Only the lines from the beginning of the data below through the line containing "R8: 1.2k (SDA, VDD) -> 1.2k (ISO_E, SDA)" belong in the response, each copied exactly.
-- DATA SHOWN follows --
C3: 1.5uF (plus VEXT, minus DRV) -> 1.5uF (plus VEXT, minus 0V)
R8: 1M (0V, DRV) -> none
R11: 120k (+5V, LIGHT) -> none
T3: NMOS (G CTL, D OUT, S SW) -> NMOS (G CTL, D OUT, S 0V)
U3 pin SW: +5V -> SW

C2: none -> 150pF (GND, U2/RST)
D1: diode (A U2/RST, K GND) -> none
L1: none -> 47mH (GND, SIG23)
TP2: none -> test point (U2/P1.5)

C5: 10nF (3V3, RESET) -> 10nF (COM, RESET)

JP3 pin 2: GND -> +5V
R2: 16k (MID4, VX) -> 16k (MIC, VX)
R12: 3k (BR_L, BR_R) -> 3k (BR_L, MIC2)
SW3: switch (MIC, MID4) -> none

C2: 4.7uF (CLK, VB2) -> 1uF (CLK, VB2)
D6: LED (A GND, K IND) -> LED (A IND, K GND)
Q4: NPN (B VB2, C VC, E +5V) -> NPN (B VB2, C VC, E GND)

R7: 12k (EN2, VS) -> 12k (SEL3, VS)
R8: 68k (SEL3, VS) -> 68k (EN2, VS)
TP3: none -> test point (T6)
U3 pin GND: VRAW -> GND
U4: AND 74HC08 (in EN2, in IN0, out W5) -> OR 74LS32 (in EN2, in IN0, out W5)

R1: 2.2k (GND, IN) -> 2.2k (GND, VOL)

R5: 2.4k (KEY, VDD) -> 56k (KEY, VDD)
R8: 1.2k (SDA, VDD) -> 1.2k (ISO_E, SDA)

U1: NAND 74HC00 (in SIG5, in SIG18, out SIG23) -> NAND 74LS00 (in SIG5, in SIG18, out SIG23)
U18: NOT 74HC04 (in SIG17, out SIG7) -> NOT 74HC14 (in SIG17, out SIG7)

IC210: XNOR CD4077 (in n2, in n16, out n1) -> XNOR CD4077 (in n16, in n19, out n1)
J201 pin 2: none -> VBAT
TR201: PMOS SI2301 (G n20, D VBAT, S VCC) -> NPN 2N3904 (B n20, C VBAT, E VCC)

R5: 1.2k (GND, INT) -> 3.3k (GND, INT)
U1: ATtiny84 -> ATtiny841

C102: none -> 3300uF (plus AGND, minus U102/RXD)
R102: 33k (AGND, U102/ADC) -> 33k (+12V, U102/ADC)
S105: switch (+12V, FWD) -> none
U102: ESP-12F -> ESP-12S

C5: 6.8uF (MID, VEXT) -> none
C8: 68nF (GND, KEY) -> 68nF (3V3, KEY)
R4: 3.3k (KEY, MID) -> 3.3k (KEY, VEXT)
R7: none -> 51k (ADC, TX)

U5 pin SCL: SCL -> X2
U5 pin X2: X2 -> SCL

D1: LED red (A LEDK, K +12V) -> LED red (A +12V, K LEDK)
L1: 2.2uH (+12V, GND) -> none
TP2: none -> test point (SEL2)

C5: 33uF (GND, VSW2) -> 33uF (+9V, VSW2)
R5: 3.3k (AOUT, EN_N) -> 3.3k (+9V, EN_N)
-- DATA SHOWN concluded --
▶ **SOLUTION FOR THIS TASK**
C3: 1.5uF (plus VEXT, minus DRV) -> 1.5uF (plus VEXT, minus 0V)
R8: 1M (0V, DRV) -> none
R11: 120k (+5V, LIGHT) -> none
T3: NMOS (G CTL, D OUT, S SW) -> NMOS (G CTL, D OUT, S 0V)
U3 pin SW: +5V -> SW

C2: none -> 150pF (GND, U2/RST)
D1: diode (A U2/RST, K GND) -> none
L1: none -> 47mH (GND, SIG23)
TP2: none -> test point (U2/P1.5)

C5: 10nF (3V3, RESET) -> 10nF (COM, RESET)

JP3 pin 2: GND -> +5V
R2: 16k (MID4, VX) -> 16k (MIC, VX)
R12: 3k (BR_L, BR_R) -> 3k (BR_L, MIC2)
SW3: switch (MIC, MID4) -> none

C2: 4.7uF (CLK, VB2) -> 1uF (CLK, VB2)
D6: LED (A GND, K IND) -> LED (A IND, K GND)
Q4: NPN (B VB2, C VC, E +5V) -> NPN (B VB2, C VC, E GND)

R7: 12k (EN2, VS) -> 12k (SEL3, VS)
R8: 68k (SEL3, VS) -> 68k (EN2, VS)
TP3: none -> test point (T6)
U3 pin GND: VRAW -> GND
U4: AND 74HC08 (in EN2, in IN0, out W5) -> OR 74LS32 (in EN2, in IN0, out W5)

R1: 2.2k (GND, IN) -> 2.2k (GND, VOL)

R5: 2.4k (KEY, VDD) -> 56k (KEY, VDD)
R8: 1.2k (SDA, VDD) -> 1.2k (ISO_E, SDA)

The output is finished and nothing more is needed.